# Assignment:
The expected answer is a copy of every line in the listing that has the word "tile".

# Task material:
#####

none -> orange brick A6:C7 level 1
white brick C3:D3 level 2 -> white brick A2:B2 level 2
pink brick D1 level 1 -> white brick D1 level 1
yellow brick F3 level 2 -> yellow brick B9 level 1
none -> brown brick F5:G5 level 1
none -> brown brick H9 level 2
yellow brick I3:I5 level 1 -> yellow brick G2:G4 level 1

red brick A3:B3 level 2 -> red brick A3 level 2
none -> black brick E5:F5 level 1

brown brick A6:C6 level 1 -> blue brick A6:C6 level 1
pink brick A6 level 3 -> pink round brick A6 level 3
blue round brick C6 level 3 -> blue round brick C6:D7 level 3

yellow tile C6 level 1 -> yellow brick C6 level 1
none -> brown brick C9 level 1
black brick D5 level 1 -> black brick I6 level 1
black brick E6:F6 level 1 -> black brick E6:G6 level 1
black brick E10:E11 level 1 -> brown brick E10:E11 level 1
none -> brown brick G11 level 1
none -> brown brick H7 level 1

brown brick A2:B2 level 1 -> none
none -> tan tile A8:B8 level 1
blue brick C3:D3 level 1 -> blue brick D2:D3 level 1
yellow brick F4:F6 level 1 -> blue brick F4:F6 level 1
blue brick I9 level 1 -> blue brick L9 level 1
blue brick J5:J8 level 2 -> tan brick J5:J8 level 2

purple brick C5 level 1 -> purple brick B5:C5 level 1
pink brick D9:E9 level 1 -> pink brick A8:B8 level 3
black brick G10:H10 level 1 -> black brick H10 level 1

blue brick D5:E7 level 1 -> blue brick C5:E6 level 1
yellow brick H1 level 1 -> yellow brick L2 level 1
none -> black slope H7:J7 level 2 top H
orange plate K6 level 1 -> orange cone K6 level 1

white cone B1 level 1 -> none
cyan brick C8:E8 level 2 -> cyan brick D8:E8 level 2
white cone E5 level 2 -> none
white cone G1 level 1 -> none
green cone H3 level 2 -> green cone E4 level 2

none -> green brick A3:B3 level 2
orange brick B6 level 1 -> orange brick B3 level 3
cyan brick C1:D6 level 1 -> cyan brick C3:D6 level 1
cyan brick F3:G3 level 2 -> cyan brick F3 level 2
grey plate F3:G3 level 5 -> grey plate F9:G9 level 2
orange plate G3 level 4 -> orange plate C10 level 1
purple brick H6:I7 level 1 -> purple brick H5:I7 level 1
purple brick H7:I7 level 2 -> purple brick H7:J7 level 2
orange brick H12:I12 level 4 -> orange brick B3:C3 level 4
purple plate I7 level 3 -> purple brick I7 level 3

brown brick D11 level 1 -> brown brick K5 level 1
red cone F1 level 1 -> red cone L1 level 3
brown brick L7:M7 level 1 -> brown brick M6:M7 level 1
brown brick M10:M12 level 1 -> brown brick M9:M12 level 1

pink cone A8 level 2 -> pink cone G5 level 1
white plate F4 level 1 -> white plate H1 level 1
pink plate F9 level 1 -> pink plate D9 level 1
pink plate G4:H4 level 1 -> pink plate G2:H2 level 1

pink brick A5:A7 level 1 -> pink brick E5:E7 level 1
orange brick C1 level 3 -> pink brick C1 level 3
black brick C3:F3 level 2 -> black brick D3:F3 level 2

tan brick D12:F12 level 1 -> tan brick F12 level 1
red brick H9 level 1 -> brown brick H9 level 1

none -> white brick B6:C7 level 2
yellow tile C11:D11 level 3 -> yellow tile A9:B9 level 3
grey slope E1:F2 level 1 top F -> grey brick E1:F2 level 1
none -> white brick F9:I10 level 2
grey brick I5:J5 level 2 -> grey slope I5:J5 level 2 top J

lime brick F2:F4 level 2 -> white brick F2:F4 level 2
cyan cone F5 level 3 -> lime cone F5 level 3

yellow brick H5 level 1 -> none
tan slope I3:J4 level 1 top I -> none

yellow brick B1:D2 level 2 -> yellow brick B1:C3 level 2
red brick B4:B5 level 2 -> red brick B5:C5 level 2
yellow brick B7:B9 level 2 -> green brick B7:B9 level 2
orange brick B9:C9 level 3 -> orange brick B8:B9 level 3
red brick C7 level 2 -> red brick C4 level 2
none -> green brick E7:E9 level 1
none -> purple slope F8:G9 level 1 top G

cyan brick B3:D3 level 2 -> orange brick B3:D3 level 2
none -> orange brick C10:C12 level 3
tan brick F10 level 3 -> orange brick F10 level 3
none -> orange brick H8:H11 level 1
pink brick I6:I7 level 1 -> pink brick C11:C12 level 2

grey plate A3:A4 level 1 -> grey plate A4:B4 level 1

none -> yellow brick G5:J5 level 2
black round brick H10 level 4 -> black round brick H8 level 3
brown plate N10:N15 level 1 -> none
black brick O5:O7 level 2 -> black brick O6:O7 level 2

#####

# Answer to this task:
yellow tile C6 level 1 -> yellow brick C6 level 1
none -> tan tile A8:B8 level 1
yellow tile C11:D11 level 3 -> yellow tile A9:B9 level 3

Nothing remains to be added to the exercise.